• _ACTION ITEM_:
Line by line, the data below should be set down unchanged, with images excluded.

***** RECORDED DATA *****

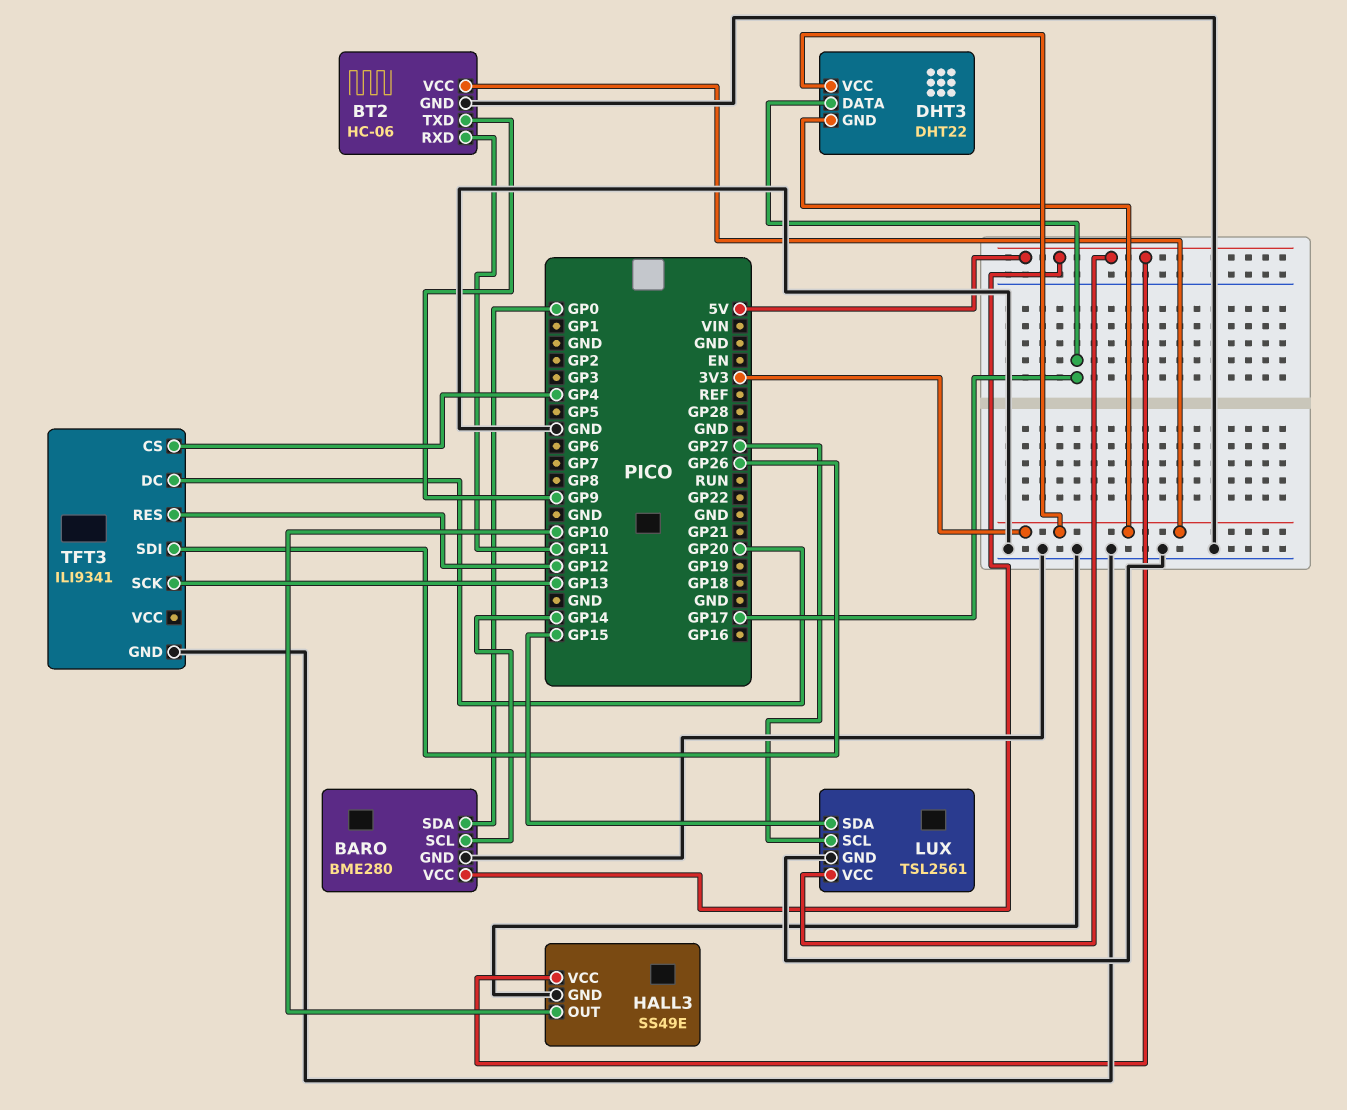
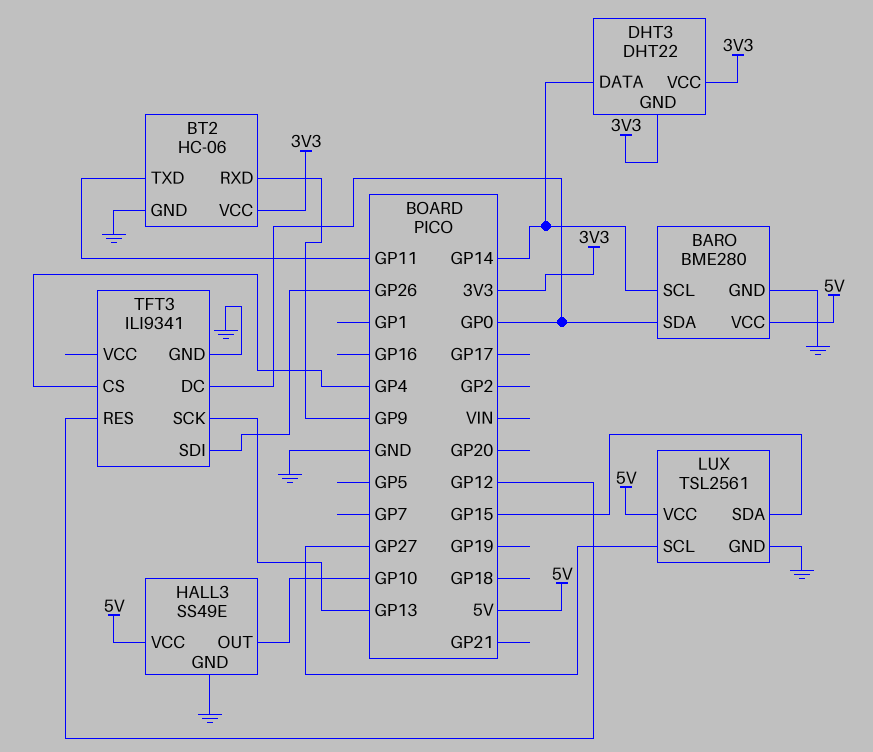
BT2 pin RXD: GP11 -> GP9
BT2 pin TXD: GP9 -> GP11
DHT3 pin DATA: GP17 -> GP14
TFT3 pin DC: GP20 -> GP0

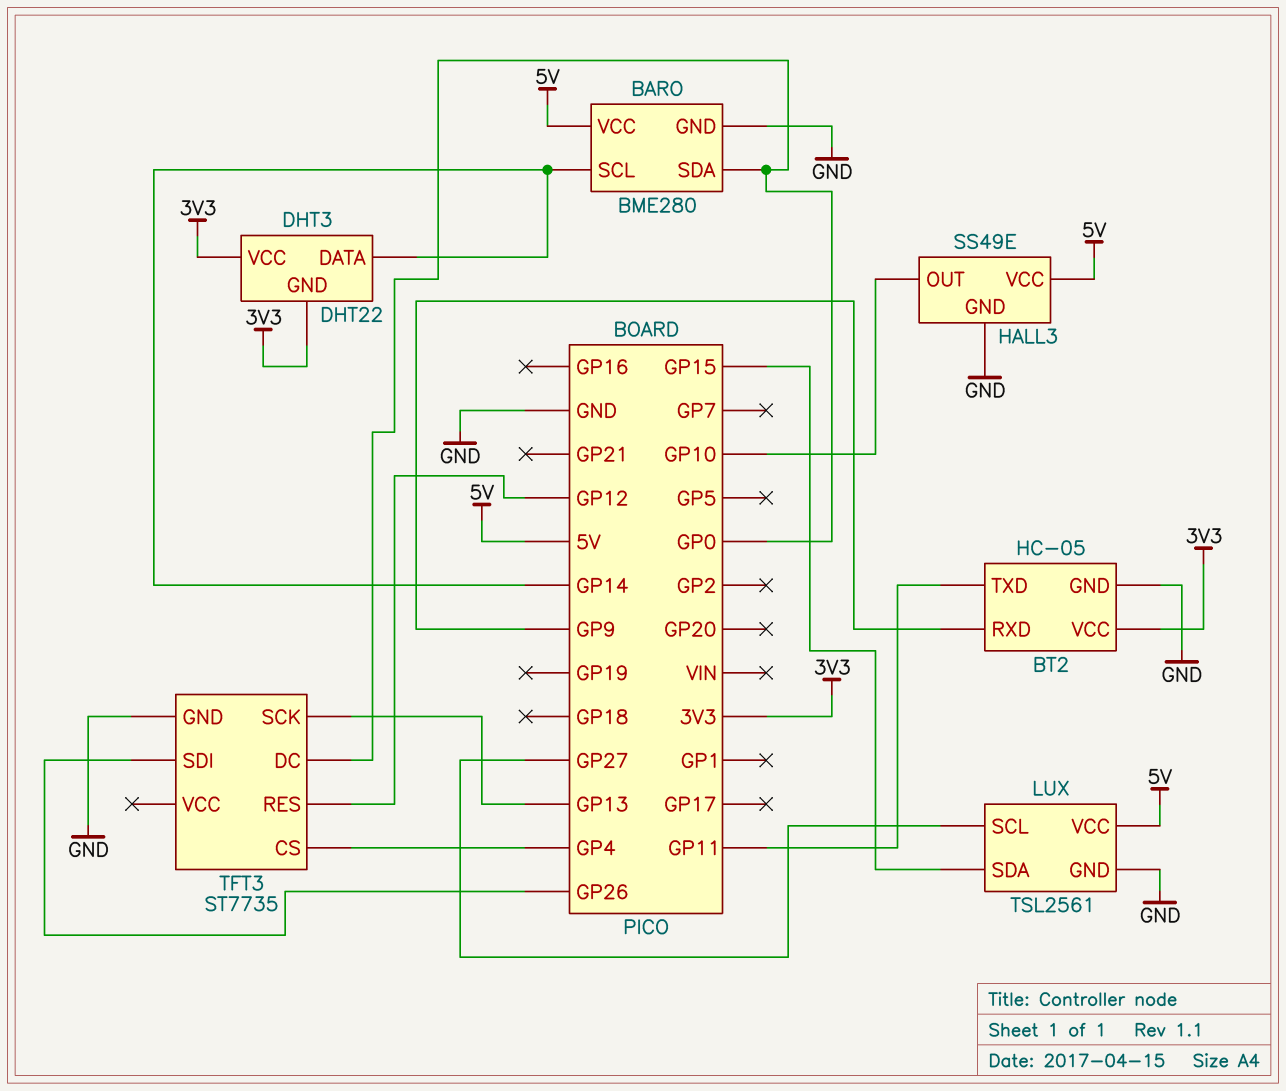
BT2: HC-06 -> HC-05
TFT3: ILI9341 -> ST7735

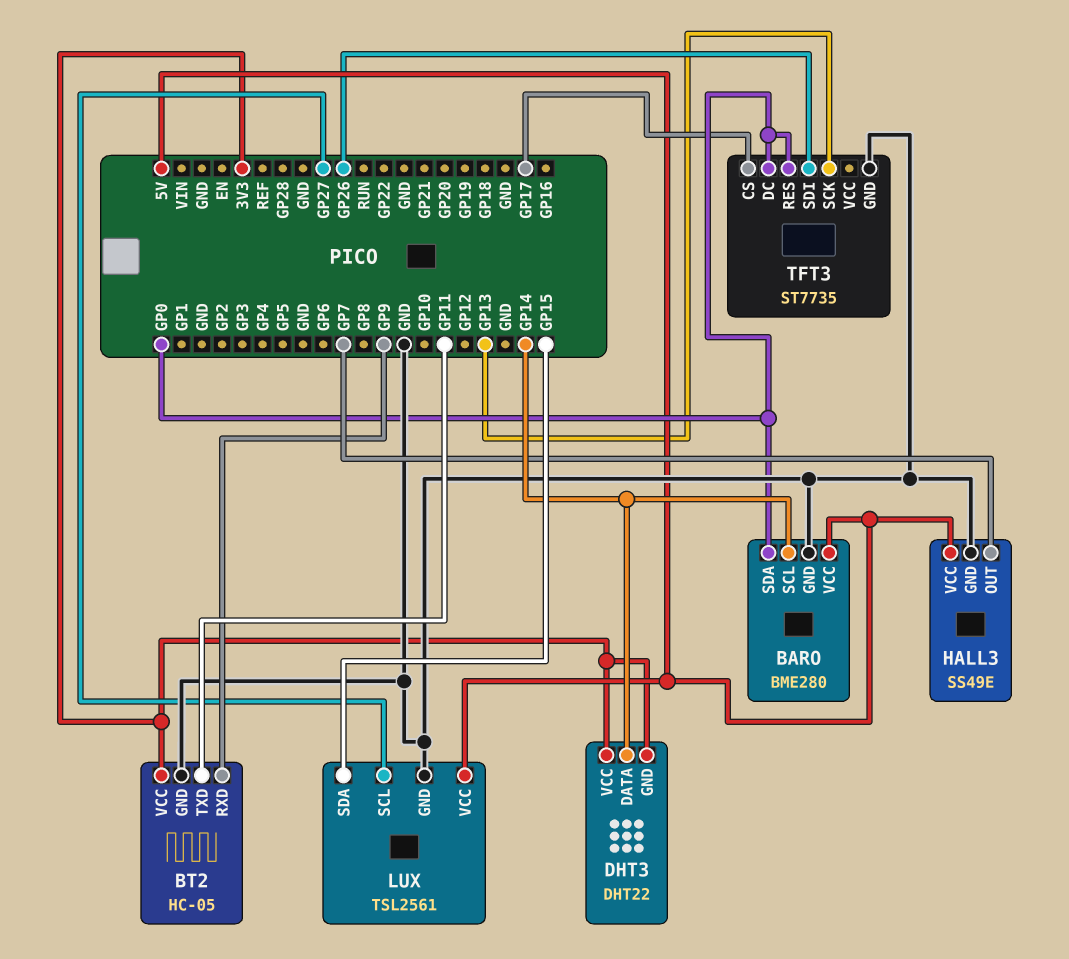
HALL3 pin OUT: GP10 -> GP7
TFT3 pin CS: GP4 -> GP17
TFT3 pin RES: GP12 -> GP0

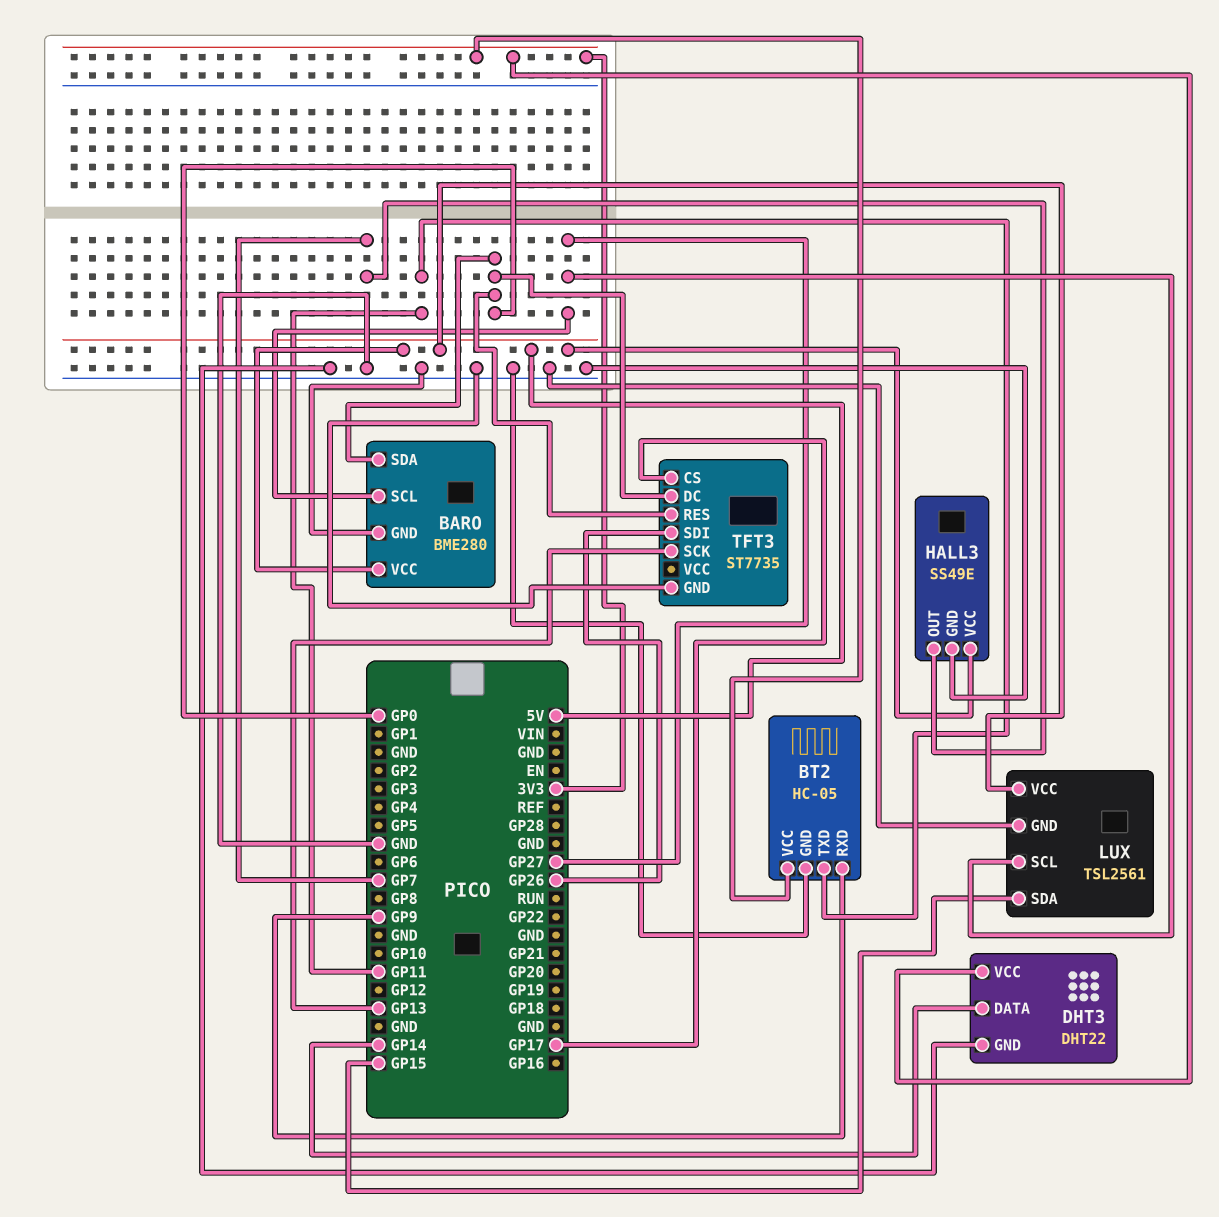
BARO pin SCL: GP14 -> GP27
DHT3 pin GND: 3V3 -> GND

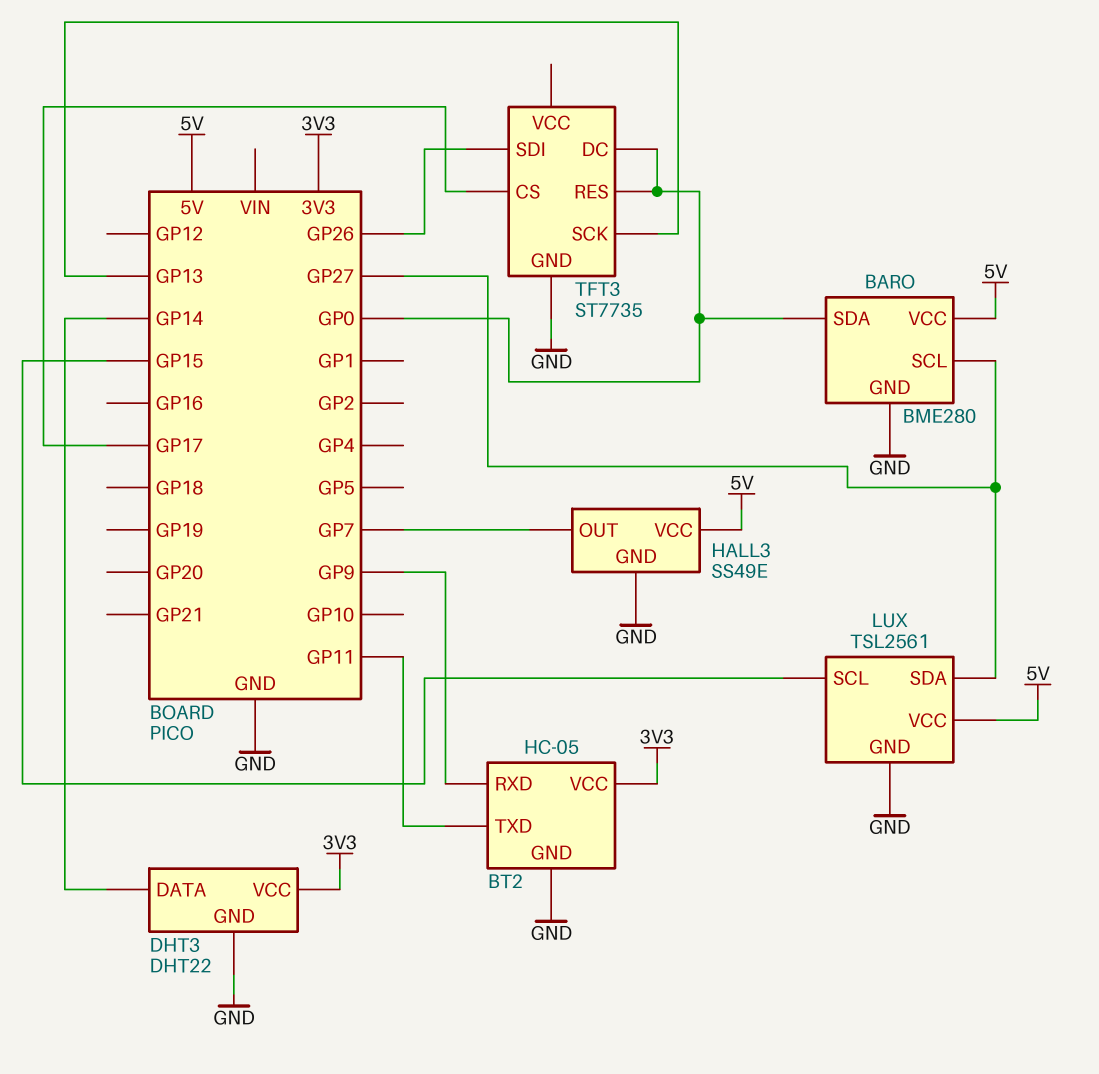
LUX pin SCL: GP27 -> GP15
LUX pin SDA: GP15 -> GP27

*****

• _FINAL ANSWER_:
BT2 pin RXD: GP11 -> GP9
BT2 pin TXD: GP9 -> GP11
DHT3 pin DATA: GP17 -> GP14
TFT3 pin DC: GP20 -> GP0

BT2: HC-06 -> HC-05
TFT3: ILI9341 -> ST7735

HALL3 pin OUT: GP10 -> GP7
TFT3 pin CS: GP4 -> GP17
TFT3 pin RES: GP12 -> GP0

BARO pin SCL: GP14 -> GP27
DHT3 pin GND: 3V3 -> GND

LUX pin SCL: GP27 -> GP15
LUX pin SDA: GP15 -> GP27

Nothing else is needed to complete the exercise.